**What is expected:** Taking the line with "purple ruler: 12 -> 9" as the first and the line with "yellow banana: 13 -> 15" as the last, set down exactly every line in that range from the entries below, and no more.

**Extracted material:**
—————
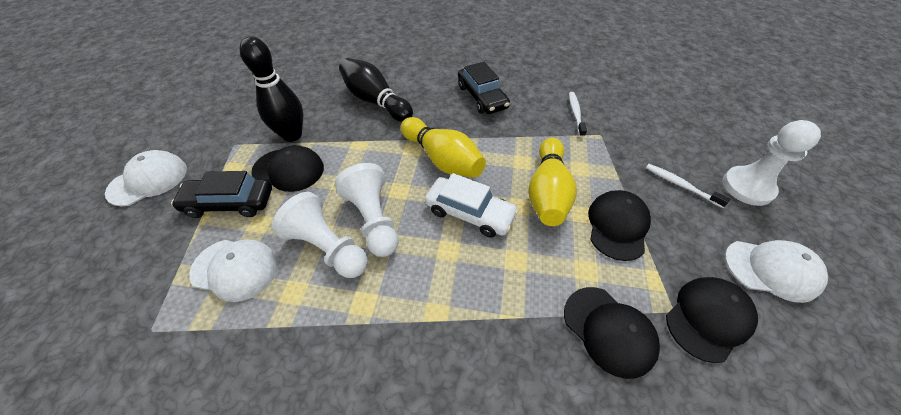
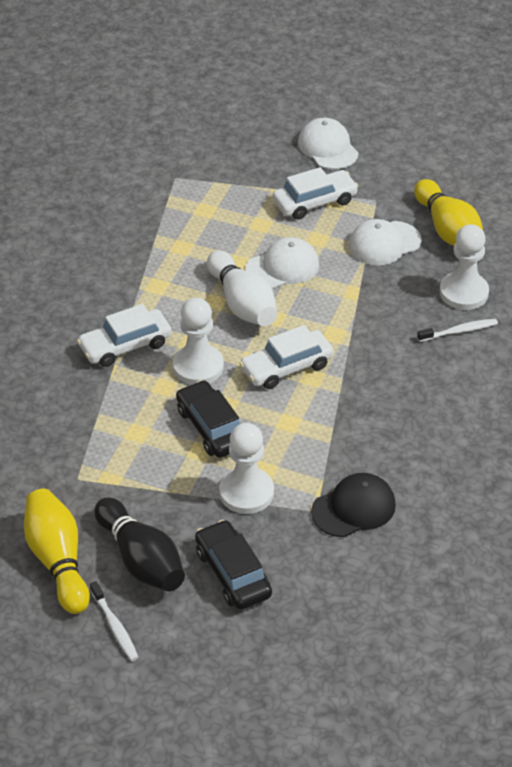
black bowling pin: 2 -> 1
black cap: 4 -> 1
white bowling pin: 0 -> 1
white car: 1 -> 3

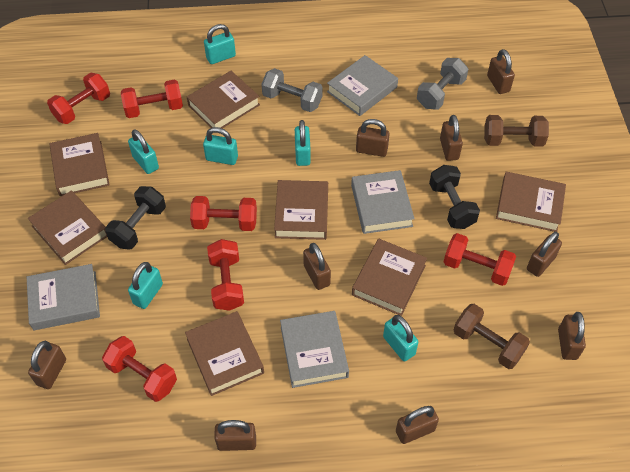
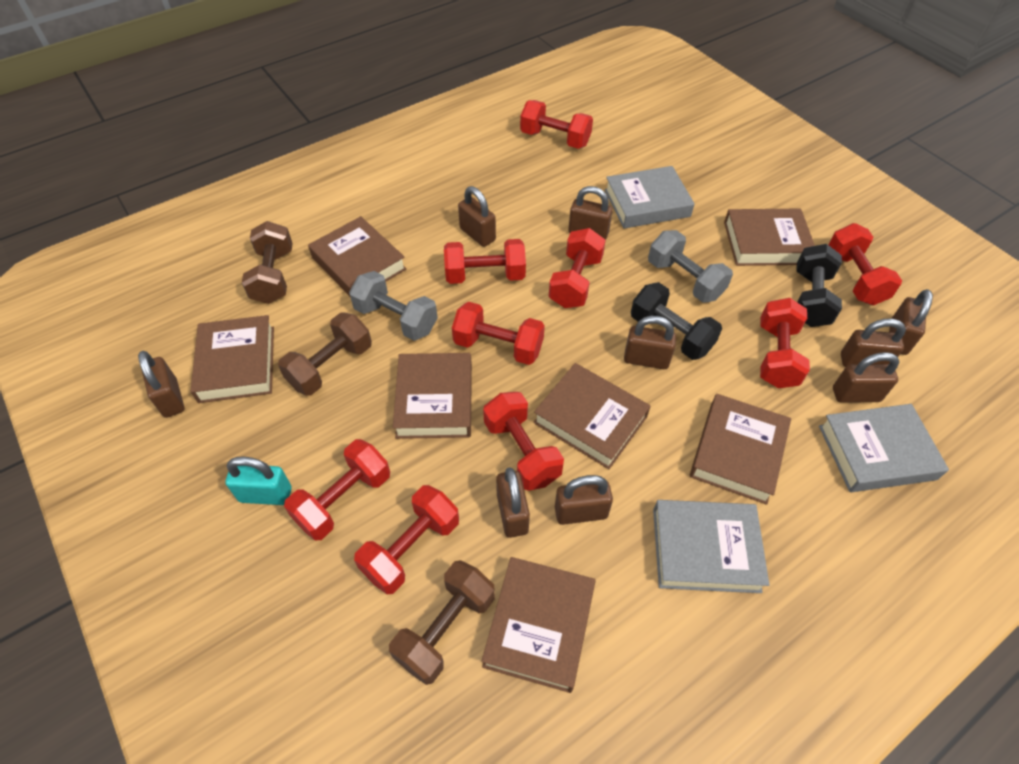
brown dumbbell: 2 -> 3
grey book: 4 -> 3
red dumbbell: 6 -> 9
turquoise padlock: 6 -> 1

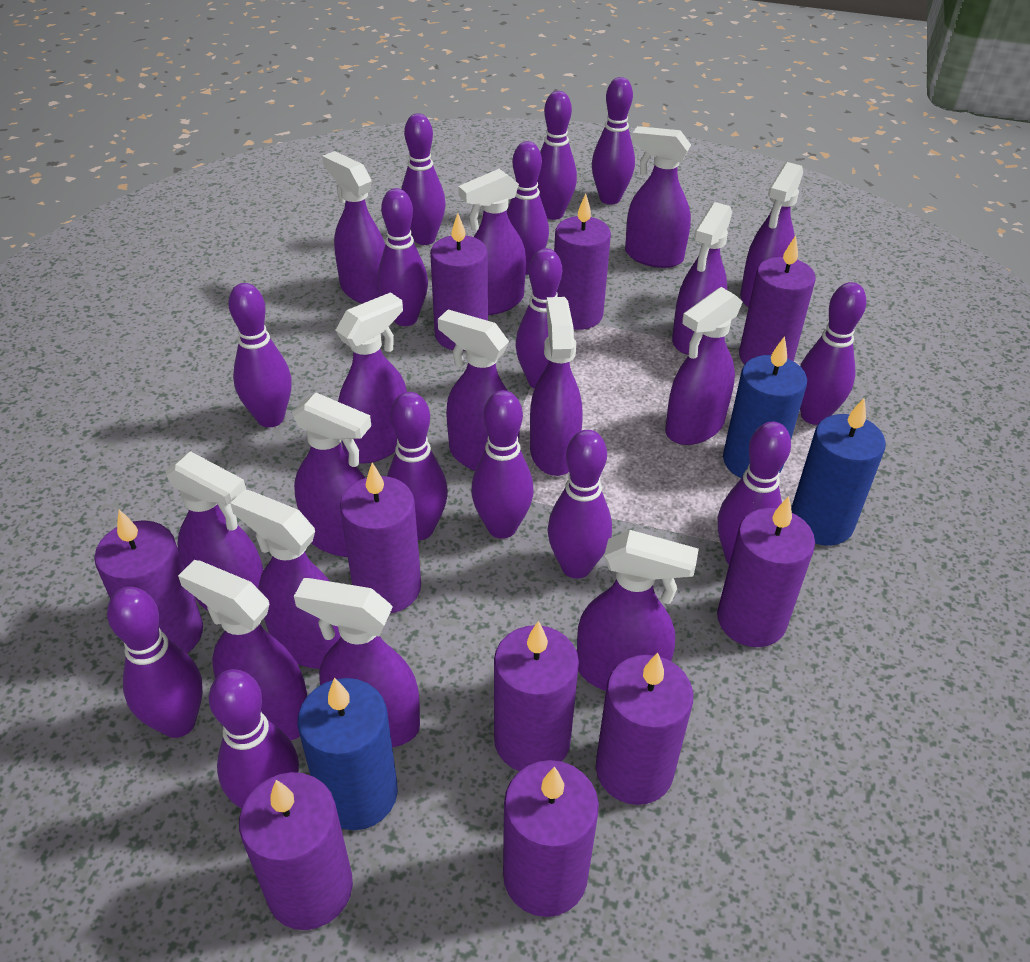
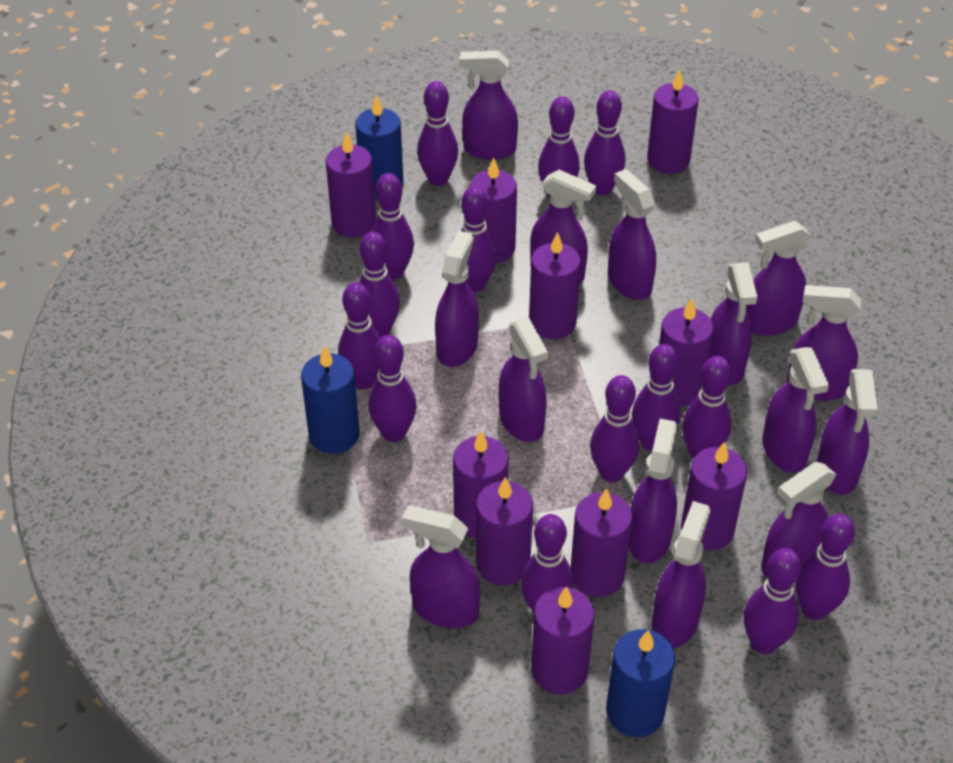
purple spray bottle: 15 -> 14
—————
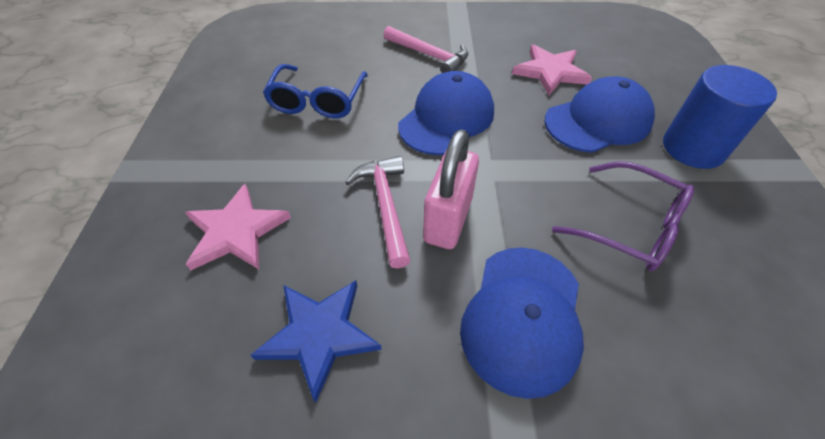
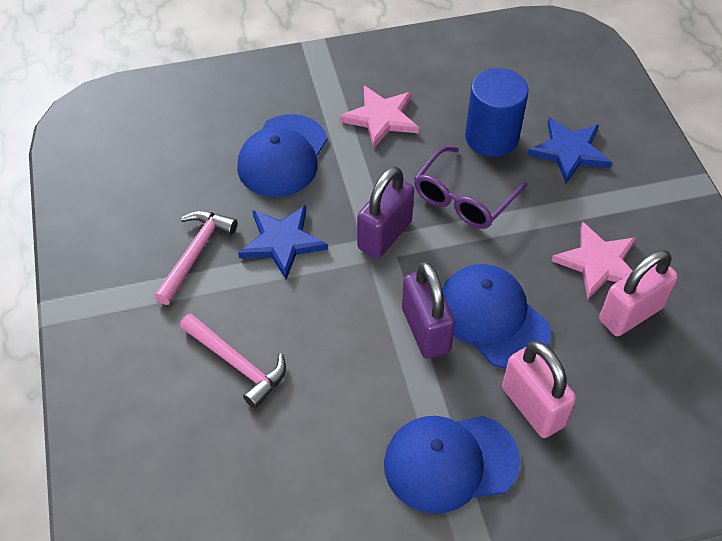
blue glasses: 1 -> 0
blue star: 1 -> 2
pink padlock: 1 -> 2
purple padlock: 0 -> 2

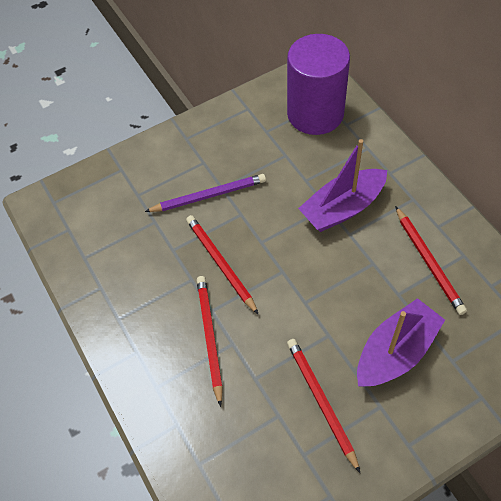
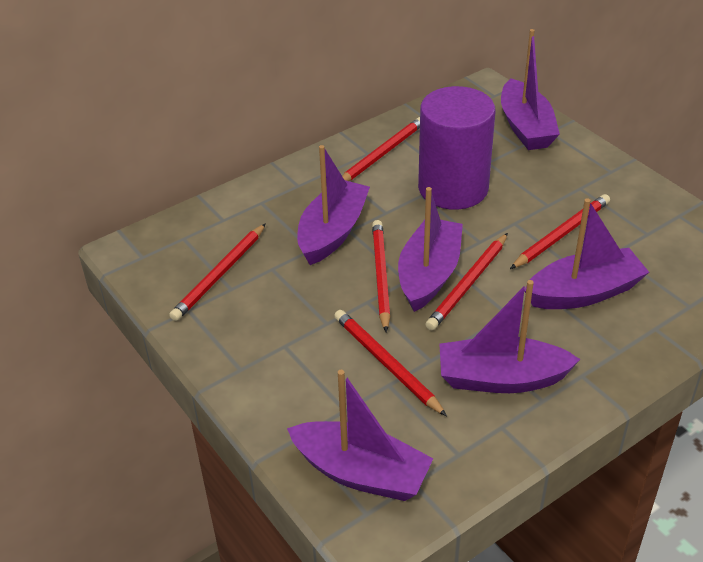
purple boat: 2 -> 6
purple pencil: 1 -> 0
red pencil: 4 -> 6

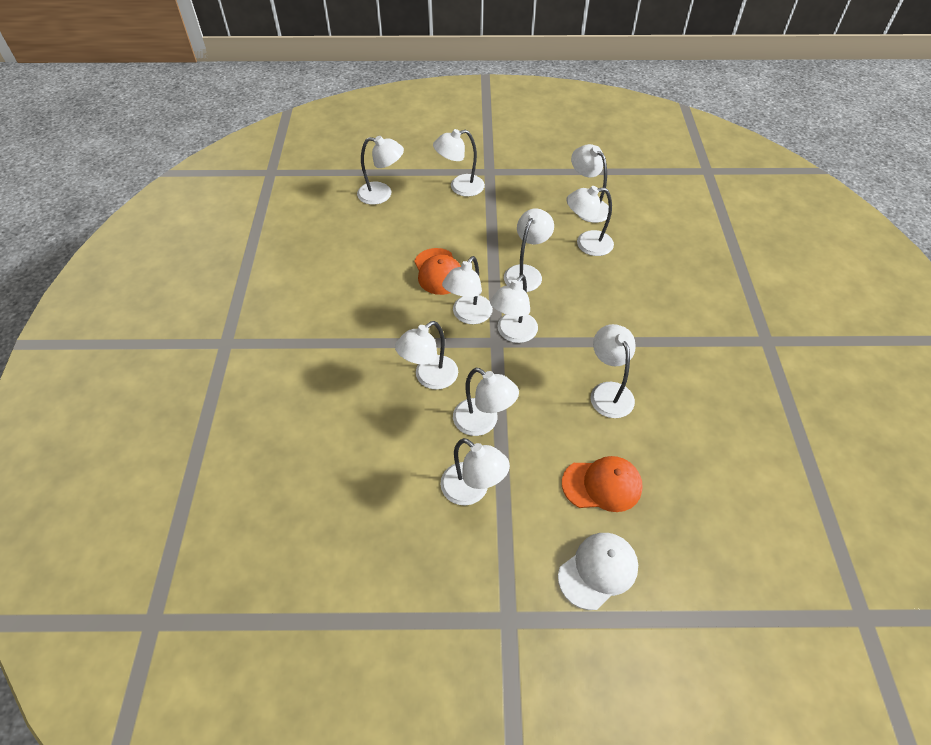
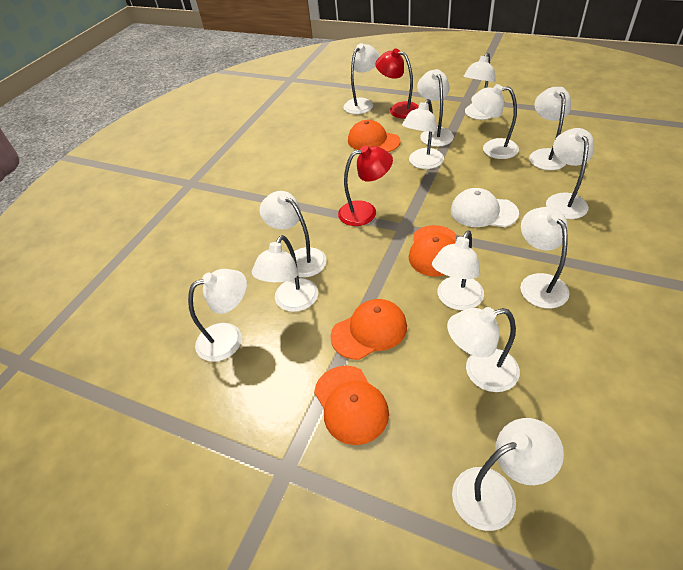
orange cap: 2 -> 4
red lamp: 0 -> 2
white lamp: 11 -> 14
—————
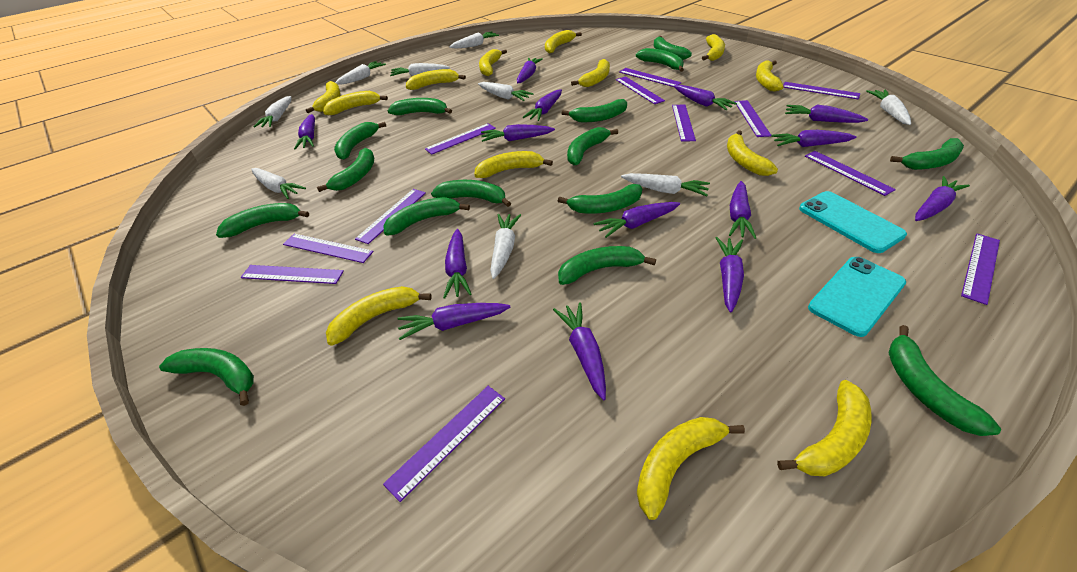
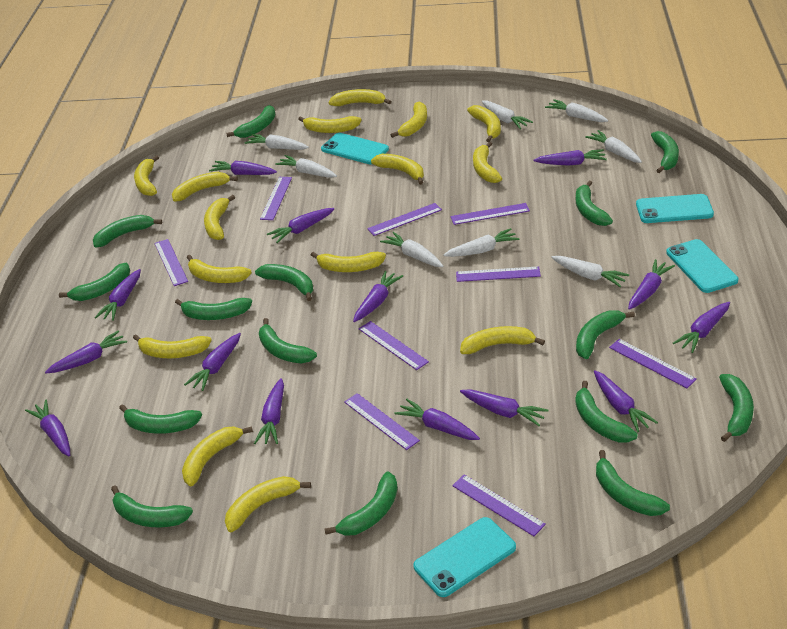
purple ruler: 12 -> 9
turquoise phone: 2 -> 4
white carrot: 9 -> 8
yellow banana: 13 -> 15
—————
**Response box:**
purple ruler: 12 -> 9
turquoise phone: 2 -> 4
white carrot: 9 -> 8
yellow banana: 13 -> 15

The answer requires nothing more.